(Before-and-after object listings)
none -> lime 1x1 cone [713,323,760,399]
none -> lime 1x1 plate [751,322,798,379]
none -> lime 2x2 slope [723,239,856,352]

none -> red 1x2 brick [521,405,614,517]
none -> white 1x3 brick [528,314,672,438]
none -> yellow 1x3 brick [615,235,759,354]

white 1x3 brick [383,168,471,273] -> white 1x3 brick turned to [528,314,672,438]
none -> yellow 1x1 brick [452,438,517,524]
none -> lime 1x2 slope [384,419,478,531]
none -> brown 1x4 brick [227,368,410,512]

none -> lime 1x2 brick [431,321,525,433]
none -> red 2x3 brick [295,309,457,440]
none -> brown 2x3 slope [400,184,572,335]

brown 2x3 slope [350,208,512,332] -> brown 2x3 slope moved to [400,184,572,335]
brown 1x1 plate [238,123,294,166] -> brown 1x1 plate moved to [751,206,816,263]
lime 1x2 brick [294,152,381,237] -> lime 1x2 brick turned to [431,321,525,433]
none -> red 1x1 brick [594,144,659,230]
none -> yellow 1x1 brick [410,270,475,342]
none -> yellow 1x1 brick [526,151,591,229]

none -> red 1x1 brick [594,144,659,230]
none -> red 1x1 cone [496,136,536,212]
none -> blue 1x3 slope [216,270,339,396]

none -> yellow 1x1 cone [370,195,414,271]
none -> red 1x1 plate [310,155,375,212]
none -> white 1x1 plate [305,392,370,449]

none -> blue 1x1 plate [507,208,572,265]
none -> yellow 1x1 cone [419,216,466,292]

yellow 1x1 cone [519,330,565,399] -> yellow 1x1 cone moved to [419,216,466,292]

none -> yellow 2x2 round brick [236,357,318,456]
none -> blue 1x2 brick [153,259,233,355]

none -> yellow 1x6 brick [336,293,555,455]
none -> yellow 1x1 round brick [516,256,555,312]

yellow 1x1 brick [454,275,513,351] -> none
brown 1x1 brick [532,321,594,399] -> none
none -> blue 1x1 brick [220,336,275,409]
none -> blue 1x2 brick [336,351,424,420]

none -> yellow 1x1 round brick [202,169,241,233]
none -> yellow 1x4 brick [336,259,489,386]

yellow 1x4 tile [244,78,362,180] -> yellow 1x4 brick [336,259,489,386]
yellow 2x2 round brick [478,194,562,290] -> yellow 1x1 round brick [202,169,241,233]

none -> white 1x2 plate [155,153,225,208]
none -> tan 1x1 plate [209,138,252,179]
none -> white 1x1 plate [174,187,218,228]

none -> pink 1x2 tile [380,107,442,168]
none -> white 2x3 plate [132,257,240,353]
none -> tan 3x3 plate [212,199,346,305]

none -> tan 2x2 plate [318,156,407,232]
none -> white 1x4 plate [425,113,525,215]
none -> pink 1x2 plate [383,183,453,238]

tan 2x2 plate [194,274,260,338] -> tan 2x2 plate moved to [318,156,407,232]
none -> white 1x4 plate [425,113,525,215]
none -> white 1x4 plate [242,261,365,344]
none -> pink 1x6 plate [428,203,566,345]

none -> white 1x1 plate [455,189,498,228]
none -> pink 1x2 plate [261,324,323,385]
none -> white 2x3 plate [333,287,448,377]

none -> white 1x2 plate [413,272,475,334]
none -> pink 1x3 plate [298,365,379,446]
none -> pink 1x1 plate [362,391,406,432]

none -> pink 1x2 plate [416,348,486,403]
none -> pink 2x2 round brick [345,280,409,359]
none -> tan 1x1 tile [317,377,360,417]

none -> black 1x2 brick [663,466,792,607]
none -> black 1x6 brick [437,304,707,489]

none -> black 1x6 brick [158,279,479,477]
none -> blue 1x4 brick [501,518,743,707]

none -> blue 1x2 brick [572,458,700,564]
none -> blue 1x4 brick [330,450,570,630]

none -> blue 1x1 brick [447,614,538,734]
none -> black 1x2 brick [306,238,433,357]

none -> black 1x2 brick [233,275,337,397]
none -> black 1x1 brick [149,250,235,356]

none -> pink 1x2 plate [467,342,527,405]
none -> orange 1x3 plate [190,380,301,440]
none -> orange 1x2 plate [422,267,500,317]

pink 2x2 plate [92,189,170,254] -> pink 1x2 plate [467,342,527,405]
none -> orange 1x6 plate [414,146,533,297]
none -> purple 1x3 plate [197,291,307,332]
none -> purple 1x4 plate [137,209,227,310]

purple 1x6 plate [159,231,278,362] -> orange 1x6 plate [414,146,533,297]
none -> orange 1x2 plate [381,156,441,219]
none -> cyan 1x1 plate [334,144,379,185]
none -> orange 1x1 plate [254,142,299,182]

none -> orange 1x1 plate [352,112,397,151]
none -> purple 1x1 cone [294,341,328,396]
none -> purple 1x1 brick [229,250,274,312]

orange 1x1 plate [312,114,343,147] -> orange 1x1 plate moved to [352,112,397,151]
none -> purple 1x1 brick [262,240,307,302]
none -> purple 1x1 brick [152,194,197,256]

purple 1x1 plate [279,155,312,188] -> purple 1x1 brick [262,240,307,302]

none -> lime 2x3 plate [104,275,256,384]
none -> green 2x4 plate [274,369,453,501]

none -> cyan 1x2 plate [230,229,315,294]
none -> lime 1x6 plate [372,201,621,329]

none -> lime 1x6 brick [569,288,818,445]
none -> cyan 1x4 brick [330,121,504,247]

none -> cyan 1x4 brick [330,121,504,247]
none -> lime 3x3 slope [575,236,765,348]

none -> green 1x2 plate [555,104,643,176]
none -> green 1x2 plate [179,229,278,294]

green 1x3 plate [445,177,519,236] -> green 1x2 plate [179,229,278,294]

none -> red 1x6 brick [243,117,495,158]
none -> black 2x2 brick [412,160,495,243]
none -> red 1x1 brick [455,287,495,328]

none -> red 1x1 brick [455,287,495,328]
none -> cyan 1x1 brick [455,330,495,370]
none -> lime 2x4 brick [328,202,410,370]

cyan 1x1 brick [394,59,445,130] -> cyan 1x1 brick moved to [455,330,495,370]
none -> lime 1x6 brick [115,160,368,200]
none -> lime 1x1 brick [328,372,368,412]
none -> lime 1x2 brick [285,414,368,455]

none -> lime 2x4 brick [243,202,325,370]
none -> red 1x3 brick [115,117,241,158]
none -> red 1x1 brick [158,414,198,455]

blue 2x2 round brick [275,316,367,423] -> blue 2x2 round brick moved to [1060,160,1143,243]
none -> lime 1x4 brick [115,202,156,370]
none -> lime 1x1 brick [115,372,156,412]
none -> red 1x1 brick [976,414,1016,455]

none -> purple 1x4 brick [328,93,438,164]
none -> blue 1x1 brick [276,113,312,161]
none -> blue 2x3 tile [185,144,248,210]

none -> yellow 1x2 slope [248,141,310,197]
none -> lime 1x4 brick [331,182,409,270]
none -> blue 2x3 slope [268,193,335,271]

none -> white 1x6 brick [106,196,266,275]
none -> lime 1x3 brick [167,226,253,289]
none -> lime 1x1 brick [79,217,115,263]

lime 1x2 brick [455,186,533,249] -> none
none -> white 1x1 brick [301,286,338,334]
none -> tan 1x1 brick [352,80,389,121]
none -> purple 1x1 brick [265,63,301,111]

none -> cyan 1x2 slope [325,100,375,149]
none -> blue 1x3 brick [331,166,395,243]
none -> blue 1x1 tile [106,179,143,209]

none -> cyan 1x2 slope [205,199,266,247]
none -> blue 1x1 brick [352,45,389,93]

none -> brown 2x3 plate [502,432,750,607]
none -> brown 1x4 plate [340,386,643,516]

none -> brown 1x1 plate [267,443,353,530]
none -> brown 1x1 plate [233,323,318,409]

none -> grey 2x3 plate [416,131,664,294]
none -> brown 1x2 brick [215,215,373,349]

(Work item) Print the records once more, exactly as they were given.

(Answer to this exercise)
none -> lime 1x1 cone [713,323,760,399]
none -> lime 1x1 plate [751,322,798,379]
none -> lime 2x2 slope [723,239,856,352]

none -> red 1x2 brick [521,405,614,517]
none -> white 1x3 brick [528,314,672,438]
none -> yellow 1x3 brick [615,235,759,354]

white 1x3 brick [383,168,471,273] -> white 1x3 brick turned to [528,314,672,438]
none -> yellow 1x1 brick [452,438,517,524]
none -> lime 1x2 slope [384,419,478,531]
none -> brown 1x4 brick [227,368,410,512]

none -> lime 1x2 brick [431,321,525,433]
none -> red 2x3 brick [295,309,457,440]
none -> brown 2x3 slope [400,184,572,335]

brown 2x3 slope [350,208,512,332] -> brown 2x3 slope moved to [400,184,572,335]
brown 1x1 plate [238,123,294,166] -> brown 1x1 plate moved to [751,206,816,263]
lime 1x2 brick [294,152,381,237] -> lime 1x2 brick turned to [431,321,525,433]
none -> red 1x1 brick [594,144,659,230]
none -> yellow 1x1 brick [410,270,475,342]
none -> yellow 1x1 brick [526,151,591,229]

none -> red 1x1 brick [594,144,659,230]
none -> red 1x1 cone [496,136,536,212]
none -> blue 1x3 slope [216,270,339,396]

none -> yellow 1x1 cone [370,195,414,271]
none -> red 1x1 plate [310,155,375,212]
none -> white 1x1 plate [305,392,370,449]

none -> blue 1x1 plate [507,208,572,265]
none -> yellow 1x1 cone [419,216,466,292]

yellow 1x1 cone [519,330,565,399] -> yellow 1x1 cone moved to [419,216,466,292]

none -> yellow 2x2 round brick [236,357,318,456]
none -> blue 1x2 brick [153,259,233,355]

none -> yellow 1x6 brick [336,293,555,455]
none -> yellow 1x1 round brick [516,256,555,312]

yellow 1x1 brick [454,275,513,351] -> none
brown 1x1 brick [532,321,594,399] -> none
none -> blue 1x1 brick [220,336,275,409]
none -> blue 1x2 brick [336,351,424,420]

none -> yellow 1x1 round brick [202,169,241,233]
none -> yellow 1x4 brick [336,259,489,386]

yellow 1x4 tile [244,78,362,180] -> yellow 1x4 brick [336,259,489,386]
yellow 2x2 round brick [478,194,562,290] -> yellow 1x1 round brick [202,169,241,233]

none -> white 1x2 plate [155,153,225,208]
none -> tan 1x1 plate [209,138,252,179]
none -> white 1x1 plate [174,187,218,228]

none -> pink 1x2 tile [380,107,442,168]
none -> white 2x3 plate [132,257,240,353]
none -> tan 3x3 plate [212,199,346,305]

none -> tan 2x2 plate [318,156,407,232]
none -> white 1x4 plate [425,113,525,215]
none -> pink 1x2 plate [383,183,453,238]

tan 2x2 plate [194,274,260,338] -> tan 2x2 plate moved to [318,156,407,232]
none -> white 1x4 plate [425,113,525,215]
none -> white 1x4 plate [242,261,365,344]
none -> pink 1x6 plate [428,203,566,345]

none -> white 1x1 plate [455,189,498,228]
none -> pink 1x2 plate [261,324,323,385]
none -> white 2x3 plate [333,287,448,377]

none -> white 1x2 plate [413,272,475,334]
none -> pink 1x3 plate [298,365,379,446]
none -> pink 1x1 plate [362,391,406,432]

none -> pink 1x2 plate [416,348,486,403]
none -> pink 2x2 round brick [345,280,409,359]
none -> tan 1x1 tile [317,377,360,417]

none -> black 1x2 brick [663,466,792,607]
none -> black 1x6 brick [437,304,707,489]

none -> black 1x6 brick [158,279,479,477]
none -> blue 1x4 brick [501,518,743,707]

none -> blue 1x2 brick [572,458,700,564]
none -> blue 1x4 brick [330,450,570,630]

none -> blue 1x1 brick [447,614,538,734]
none -> black 1x2 brick [306,238,433,357]

none -> black 1x2 brick [233,275,337,397]
none -> black 1x1 brick [149,250,235,356]

none -> pink 1x2 plate [467,342,527,405]
none -> orange 1x3 plate [190,380,301,440]
none -> orange 1x2 plate [422,267,500,317]

pink 2x2 plate [92,189,170,254] -> pink 1x2 plate [467,342,527,405]
none -> orange 1x6 plate [414,146,533,297]
none -> purple 1x3 plate [197,291,307,332]
none -> purple 1x4 plate [137,209,227,310]

purple 1x6 plate [159,231,278,362] -> orange 1x6 plate [414,146,533,297]
none -> orange 1x2 plate [381,156,441,219]
none -> cyan 1x1 plate [334,144,379,185]
none -> orange 1x1 plate [254,142,299,182]

none -> orange 1x1 plate [352,112,397,151]
none -> purple 1x1 cone [294,341,328,396]
none -> purple 1x1 brick [229,250,274,312]

orange 1x1 plate [312,114,343,147] -> orange 1x1 plate moved to [352,112,397,151]
none -> purple 1x1 brick [262,240,307,302]
none -> purple 1x1 brick [152,194,197,256]

purple 1x1 plate [279,155,312,188] -> purple 1x1 brick [262,240,307,302]

none -> lime 2x3 plate [104,275,256,384]
none -> green 2x4 plate [274,369,453,501]

none -> cyan 1x2 plate [230,229,315,294]
none -> lime 1x6 plate [372,201,621,329]

none -> lime 1x6 brick [569,288,818,445]
none -> cyan 1x4 brick [330,121,504,247]

none -> cyan 1x4 brick [330,121,504,247]
none -> lime 3x3 slope [575,236,765,348]

none -> green 1x2 plate [555,104,643,176]
none -> green 1x2 plate [179,229,278,294]

green 1x3 plate [445,177,519,236] -> green 1x2 plate [179,229,278,294]

none -> red 1x6 brick [243,117,495,158]
none -> black 2x2 brick [412,160,495,243]
none -> red 1x1 brick [455,287,495,328]

none -> red 1x1 brick [455,287,495,328]
none -> cyan 1x1 brick [455,330,495,370]
none -> lime 2x4 brick [328,202,410,370]

cyan 1x1 brick [394,59,445,130] -> cyan 1x1 brick moved to [455,330,495,370]
none -> lime 1x6 brick [115,160,368,200]
none -> lime 1x1 brick [328,372,368,412]
none -> lime 1x2 brick [285,414,368,455]

none -> lime 2x4 brick [243,202,325,370]
none -> red 1x3 brick [115,117,241,158]
none -> red 1x1 brick [158,414,198,455]

blue 2x2 round brick [275,316,367,423] -> blue 2x2 round brick moved to [1060,160,1143,243]
none -> lime 1x4 brick [115,202,156,370]
none -> lime 1x1 brick [115,372,156,412]
none -> red 1x1 brick [976,414,1016,455]

none -> purple 1x4 brick [328,93,438,164]
none -> blue 1x1 brick [276,113,312,161]
none -> blue 2x3 tile [185,144,248,210]

none -> yellow 1x2 slope [248,141,310,197]
none -> lime 1x4 brick [331,182,409,270]
none -> blue 2x3 slope [268,193,335,271]

none -> white 1x6 brick [106,196,266,275]
none -> lime 1x3 brick [167,226,253,289]
none -> lime 1x1 brick [79,217,115,263]

lime 1x2 brick [455,186,533,249] -> none
none -> white 1x1 brick [301,286,338,334]
none -> tan 1x1 brick [352,80,389,121]
none -> purple 1x1 brick [265,63,301,111]

none -> cyan 1x2 slope [325,100,375,149]
none -> blue 1x3 brick [331,166,395,243]
none -> blue 1x1 tile [106,179,143,209]

none -> cyan 1x2 slope [205,199,266,247]
none -> blue 1x1 brick [352,45,389,93]

none -> brown 2x3 plate [502,432,750,607]
none -> brown 1x4 plate [340,386,643,516]

none -> brown 1x1 plate [267,443,353,530]
none -> brown 1x1 plate [233,323,318,409]

none -> grey 2x3 plate [416,131,664,294]
none -> brown 1x2 brick [215,215,373,349]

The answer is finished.